begin Source material

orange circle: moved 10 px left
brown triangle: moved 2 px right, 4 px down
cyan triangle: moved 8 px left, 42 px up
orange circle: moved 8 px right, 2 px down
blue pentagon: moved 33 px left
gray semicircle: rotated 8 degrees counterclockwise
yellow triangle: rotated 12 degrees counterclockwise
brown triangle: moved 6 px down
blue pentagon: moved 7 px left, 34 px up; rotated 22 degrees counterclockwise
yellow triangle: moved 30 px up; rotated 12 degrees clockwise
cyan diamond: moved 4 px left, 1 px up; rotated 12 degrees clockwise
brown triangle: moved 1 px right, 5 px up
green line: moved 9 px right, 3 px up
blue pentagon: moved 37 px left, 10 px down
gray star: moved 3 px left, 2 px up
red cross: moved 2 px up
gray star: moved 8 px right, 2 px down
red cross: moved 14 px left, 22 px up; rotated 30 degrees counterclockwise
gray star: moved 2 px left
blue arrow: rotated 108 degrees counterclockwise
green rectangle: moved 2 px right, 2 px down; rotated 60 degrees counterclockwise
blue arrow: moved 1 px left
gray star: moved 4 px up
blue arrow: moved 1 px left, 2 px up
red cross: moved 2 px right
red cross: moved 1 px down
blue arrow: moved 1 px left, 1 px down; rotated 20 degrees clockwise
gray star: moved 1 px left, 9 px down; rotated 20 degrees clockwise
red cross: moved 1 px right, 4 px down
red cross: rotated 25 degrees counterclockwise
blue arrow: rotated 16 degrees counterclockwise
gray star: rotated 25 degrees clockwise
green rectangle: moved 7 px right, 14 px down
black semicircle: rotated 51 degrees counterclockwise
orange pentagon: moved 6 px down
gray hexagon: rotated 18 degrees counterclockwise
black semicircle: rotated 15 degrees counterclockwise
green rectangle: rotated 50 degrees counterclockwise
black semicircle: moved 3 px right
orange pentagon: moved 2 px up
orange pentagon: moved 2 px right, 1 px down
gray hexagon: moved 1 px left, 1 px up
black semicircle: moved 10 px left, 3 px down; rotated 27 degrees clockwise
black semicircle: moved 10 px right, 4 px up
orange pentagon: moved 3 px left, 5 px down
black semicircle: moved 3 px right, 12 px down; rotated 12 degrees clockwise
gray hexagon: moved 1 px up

end Source material

▶ _Written request_
Could you write out the records above again, switching every "counterclockwise" to "anticlockwise" and keeping everything else the same?

▶ _Exercise solution_
orange circle: moved 10 px left
brown triangle: moved 2 px right, 4 px down
cyan triangle: moved 8 px left, 42 px up
orange circle: moved 8 px right, 2 px down
blue pentagon: moved 33 px left
gray semicircle: rotated 8 degrees anticlockwise
yellow triangle: rotated 12 degrees anticlockwise
brown triangle: moved 6 px down
blue pentagon: moved 7 px left, 34 px up; rotated 22 degrees anticlockwise
yellow triangle: moved 30 px up; rotated 12 degrees clockwise
cyan diamond: moved 4 px left, 1 px up; rotated 12 degrees clockwise
brown triangle: moved 1 px right, 5 px up
green line: moved 9 px right, 3 px up
blue pentagon: moved 37 px left, 10 px down
gray star: moved 3 px left, 2 px up
red cross: moved 2 px up
gray star: moved 8 px right, 2 px down
red cross: moved 14 px left, 22 px up; rotated 30 degrees anticlockwise
gray star: moved 2 px left
blue arrow: rotated 108 degrees anticlockwise
green rectangle: moved 2 px right, 2 px down; rotated 60 degrees anticlockwise
blue arrow: moved 1 px left
gray star: moved 4 px up
blue arrow: moved 1 px left, 2 px up
red cross: moved 2 px right
red cross: moved 1 px down
blue arrow: moved 1 px left, 1 px down; rotated 20 degrees clockwise
gray star: moved 1 px left, 9 px down; rotated 20 degrees clockwise
red cross: moved 1 px right, 4 px down
red cross: rotated 25 degrees anticlockwise
blue arrow: rotated 16 degrees anticlockwise
gray star: rotated 25 degrees clockwise
green rectangle: moved 7 px right, 14 px down
black semicircle: rotated 51 degrees anticlockwise
orange pentagon: moved 6 px down
gray hexagon: rotated 18 degrees anticlockwise
black semicircle: rotated 15 degrees anticlockwise
green rectangle: rotated 50 degrees anticlockwise
black semicircle: moved 3 px right
orange pentagon: moved 2 px up
orange pentagon: moved 2 px right, 1 px down
gray hexagon: moved 1 px left, 1 px up
black semicircle: moved 10 px left, 3 px down; rotated 27 degrees clockwise
black semicircle: moved 10 px right, 4 px up
orange pentagon: moved 3 px left, 5 px down
black semicircle: moved 3 px right, 12 px down; rotated 12 degrees clockwise
gray hexagon: moved 1 px up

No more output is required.